→ Objective
Copy out all of the following lines again, word for word, keeping every number and bracket the same.

→ Records for processing
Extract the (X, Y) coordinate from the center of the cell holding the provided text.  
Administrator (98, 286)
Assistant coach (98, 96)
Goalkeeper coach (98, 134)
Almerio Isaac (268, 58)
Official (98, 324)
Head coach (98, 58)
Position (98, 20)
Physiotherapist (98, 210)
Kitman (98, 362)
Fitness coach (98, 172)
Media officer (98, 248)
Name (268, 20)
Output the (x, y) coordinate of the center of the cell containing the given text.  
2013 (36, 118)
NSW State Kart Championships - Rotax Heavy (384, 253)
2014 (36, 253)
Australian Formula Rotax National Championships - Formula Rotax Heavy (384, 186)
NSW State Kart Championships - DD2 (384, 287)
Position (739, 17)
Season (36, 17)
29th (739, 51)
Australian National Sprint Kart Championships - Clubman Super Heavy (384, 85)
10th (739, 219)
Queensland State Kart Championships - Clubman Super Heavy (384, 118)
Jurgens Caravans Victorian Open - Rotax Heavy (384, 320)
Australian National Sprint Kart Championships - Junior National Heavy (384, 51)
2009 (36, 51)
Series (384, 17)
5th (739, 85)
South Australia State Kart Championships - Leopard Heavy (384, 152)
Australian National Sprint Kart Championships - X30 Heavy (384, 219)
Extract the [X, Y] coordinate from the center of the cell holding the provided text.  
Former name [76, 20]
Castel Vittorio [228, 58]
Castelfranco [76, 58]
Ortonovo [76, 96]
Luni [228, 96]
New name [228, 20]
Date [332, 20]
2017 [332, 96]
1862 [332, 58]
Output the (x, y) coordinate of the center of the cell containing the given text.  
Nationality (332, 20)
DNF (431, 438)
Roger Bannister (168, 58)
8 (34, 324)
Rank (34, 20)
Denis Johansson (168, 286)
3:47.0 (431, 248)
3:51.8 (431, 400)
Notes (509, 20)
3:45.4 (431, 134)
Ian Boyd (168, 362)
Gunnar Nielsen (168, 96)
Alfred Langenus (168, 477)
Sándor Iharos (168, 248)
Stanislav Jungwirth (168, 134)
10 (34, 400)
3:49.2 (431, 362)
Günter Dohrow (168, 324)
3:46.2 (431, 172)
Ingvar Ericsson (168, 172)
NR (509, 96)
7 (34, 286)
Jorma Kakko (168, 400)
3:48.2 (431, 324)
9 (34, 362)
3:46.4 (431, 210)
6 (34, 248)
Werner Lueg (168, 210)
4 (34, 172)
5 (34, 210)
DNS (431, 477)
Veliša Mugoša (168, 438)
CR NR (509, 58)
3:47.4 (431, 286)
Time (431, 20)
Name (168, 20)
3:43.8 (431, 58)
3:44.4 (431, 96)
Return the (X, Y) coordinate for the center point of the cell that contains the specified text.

→ Correct result
Extract the (X, Y) coordinate from the center of the cell holding the provided text.  
Administrator (98, 286)
Assistant coach (98, 96)
Goalkeeper coach (98, 134)
Almerio Isaac (268, 58)
Official (98, 324)
Head coach (98, 58)
Position (98, 20)
Physiotherapist (98, 210)
Kitman (98, 362)
Fitness coach (98, 172)
Media officer (98, 248)
Name (268, 20)
Output the (x, y) coordinate of the center of the cell containing the given text.  
2013 (36, 118)
NSW State Kart Championships - Rotax Heavy (384, 253)
2014 (36, 253)
Australian Formula Rotax National Championships - Formula Rotax Heavy (384, 186)
NSW State Kart Championships - DD2 (384, 287)
Position (739, 17)
Season (36, 17)
29th (739, 51)
Australian National Sprint Kart Championships - Clubman Super Heavy (384, 85)
10th (739, 219)
Queensland State Kart Championships - Clubman Super Heavy (384, 118)
Jurgens Caravans Victorian Open - Rotax Heavy (384, 320)
Australian National Sprint Kart Championships - Junior National Heavy (384, 51)
2009 (36, 51)
Series (384, 17)
5th (739, 85)
South Australia State Kart Championships - Leopard Heavy (384, 152)
Australian National Sprint Kart Championships - X30 Heavy (384, 219)
Extract the [X, Y] coordinate from the center of the cell holding the provided text.  
Former name [76, 20]
Castel Vittorio [228, 58]
Castelfranco [76, 58]
Ortonovo [76, 96]
Luni [228, 96]
New name [228, 20]
Date [332, 20]
2017 [332, 96]
1862 [332, 58]
Output the (x, y) coordinate of the center of the cell containing the given text.  
Nationality (332, 20)
DNF (431, 438)
Roger Bannister (168, 58)
8 (34, 324)
Rank (34, 20)
Denis Johansson (168, 286)
3:47.0 (431, 248)
3:51.8 (431, 400)
Notes (509, 20)
3:45.4 (431, 134)
Ian Boyd (168, 362)
Gunnar Nielsen (168, 96)
Alfred Langenus (168, 477)
Sándor Iharos (168, 248)
Stanislav Jungwirth (168, 134)
10 (34, 400)
3:49.2 (431, 362)
Günter Dohrow (168, 324)
3:46.2 (431, 172)
Ingvar Ericsson (168, 172)
NR (509, 96)
7 (34, 286)
Jorma Kakko (168, 400)
3:48.2 (431, 324)
9 (34, 362)
3:46.4 (431, 210)
6 (34, 248)
Werner Lueg (168, 210)
4 (34, 172)
5 (34, 210)
DNS (431, 477)
Veliša Mugoša (168, 438)
CR NR (509, 58)
3:47.4 (431, 286)
Time (431, 20)
Name (168, 20)
3:43.8 (431, 58)
3:44.4 (431, 96)
Return the (X, Y) coordinate for the center point of the cell that contains the specified text.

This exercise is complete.